• _TASK ITEM_
Reproduce every line below exactly as written; do not include the images.
#### DATASET CONTENT
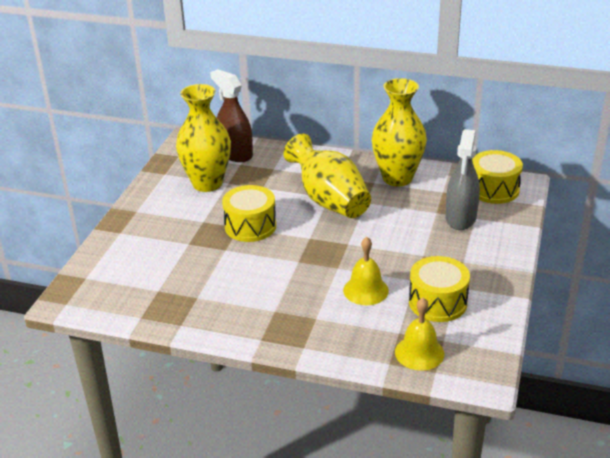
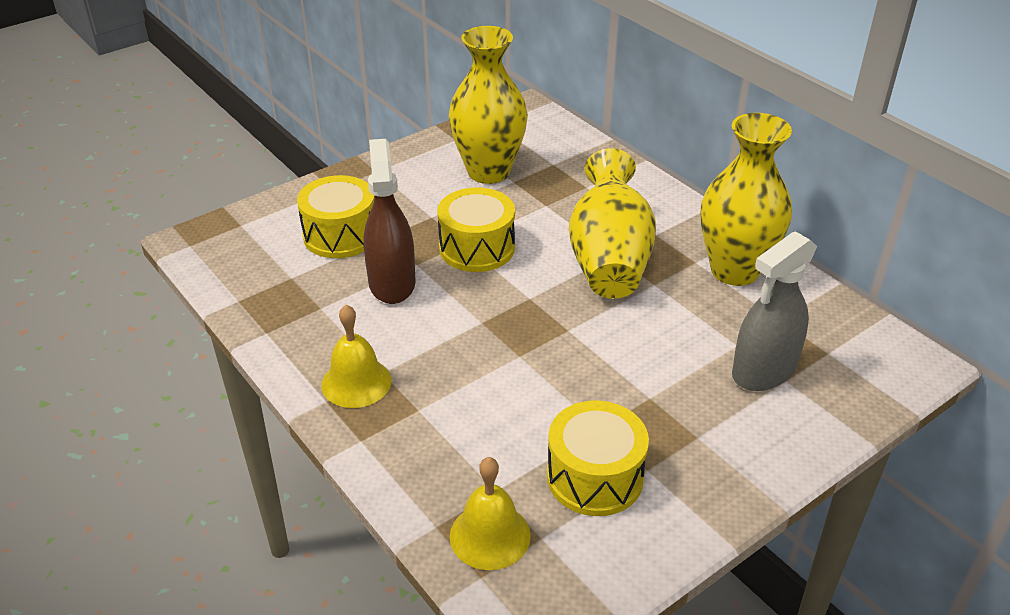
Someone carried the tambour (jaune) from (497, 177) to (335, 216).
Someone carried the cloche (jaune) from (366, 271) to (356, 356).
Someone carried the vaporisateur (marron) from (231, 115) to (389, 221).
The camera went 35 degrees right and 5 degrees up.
########
• _EXERCISE OUTPUT_
Someone carried the tambour (jaune) from (497, 177) to (335, 216).
Someone carried the cloche (jaune) from (366, 271) to (356, 356).
Someone carried the vaporisateur (marron) from (231, 115) to (389, 221).
The camera went 35 degrees right and 5 degrees up.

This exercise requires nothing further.